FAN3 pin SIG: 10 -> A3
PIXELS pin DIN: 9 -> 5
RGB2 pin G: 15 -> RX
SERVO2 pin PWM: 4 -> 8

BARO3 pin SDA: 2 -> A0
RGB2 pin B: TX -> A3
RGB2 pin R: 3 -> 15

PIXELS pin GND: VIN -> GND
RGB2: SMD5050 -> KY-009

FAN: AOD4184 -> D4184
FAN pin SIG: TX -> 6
○ ○ ○ ○ ○ ○ ○
§ **Your instructions**:
Print out, without change, each line from the line holding "RGB2: SMD5050 -> KY-009" to the final line of the material.

§ **The completed task**:
RGB2: SMD5050 -> KY-009

FAN: AOD4184 -> D4184
FAN pin SIG: TX -> 6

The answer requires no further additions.